ENTRIES SUPPLIED
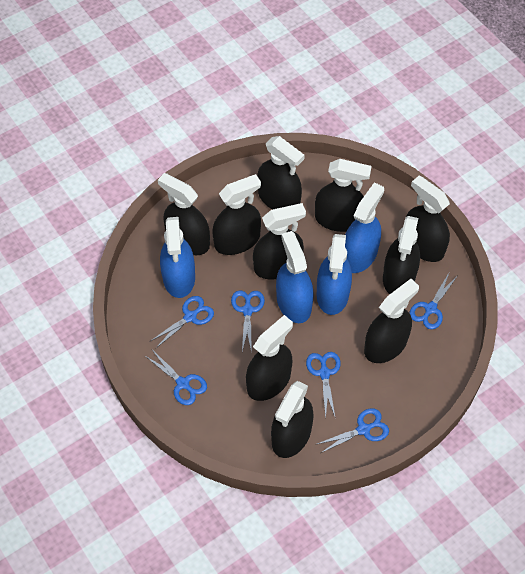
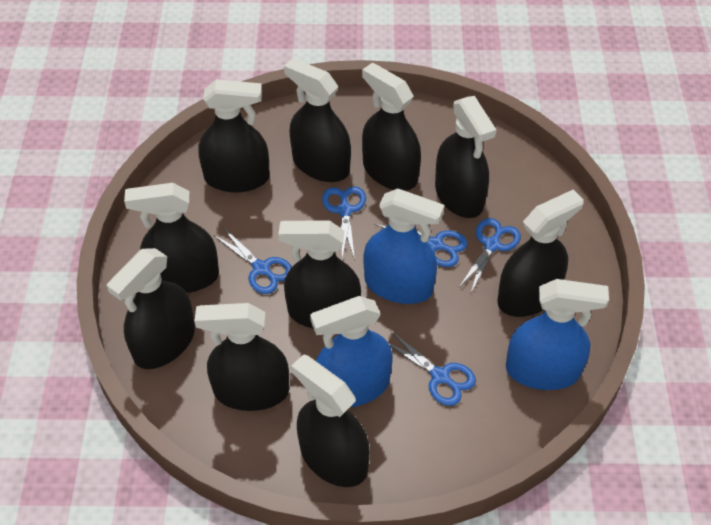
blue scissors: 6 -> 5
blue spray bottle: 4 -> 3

--

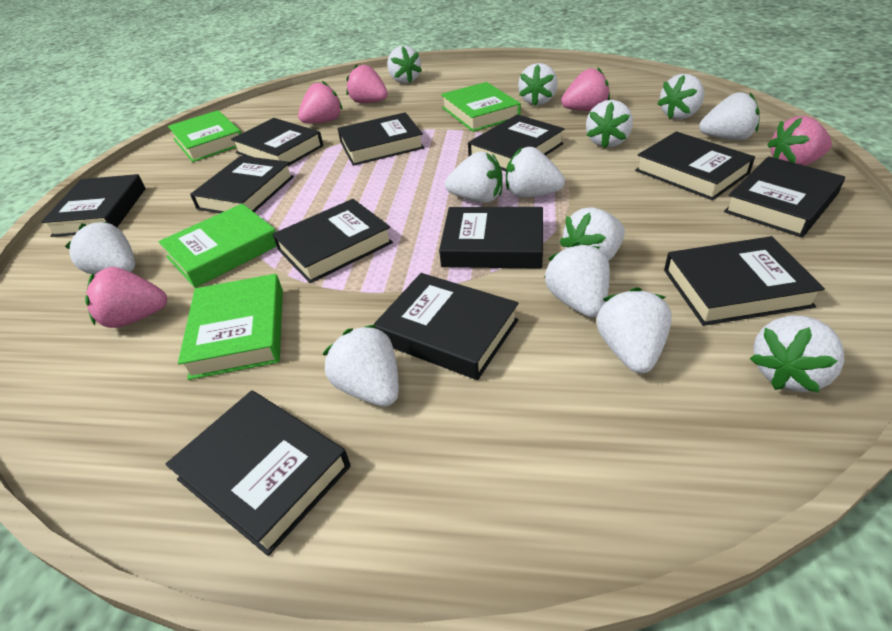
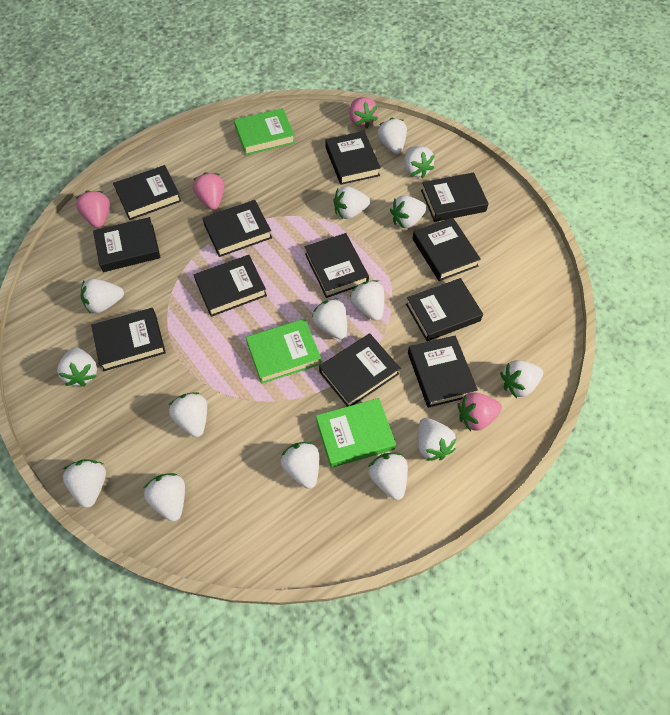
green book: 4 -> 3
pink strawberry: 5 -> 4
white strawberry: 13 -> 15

--

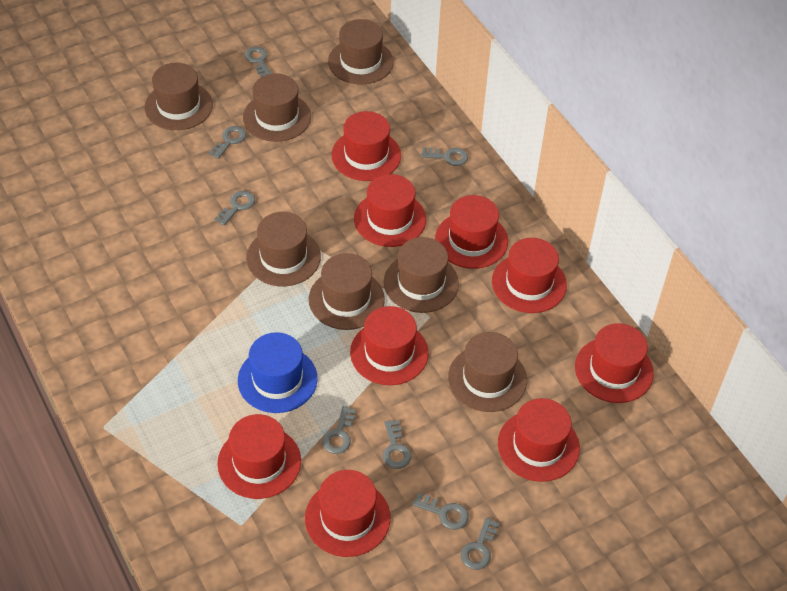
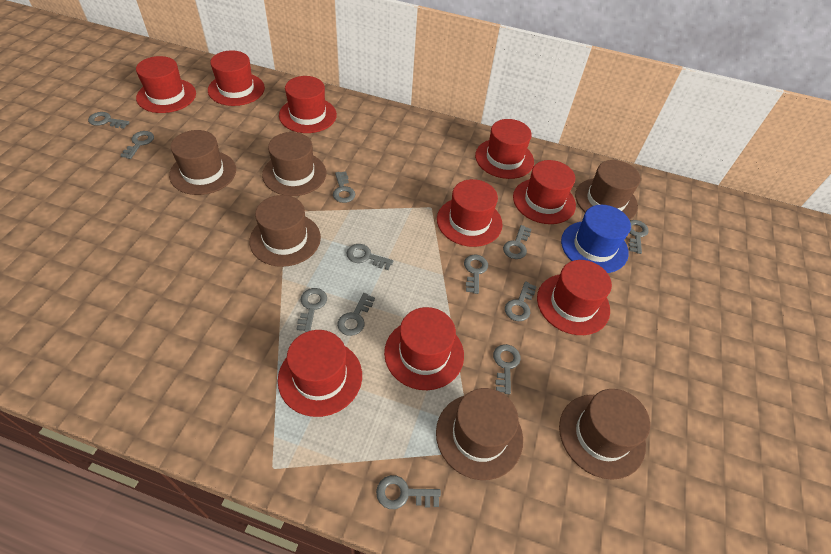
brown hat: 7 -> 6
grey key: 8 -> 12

YOUR GOAL
Could you report all lines of the listing that hold "strawberry"?

RESULT BELOW
pink strawberry: 5 -> 4
white strawberry: 13 -> 15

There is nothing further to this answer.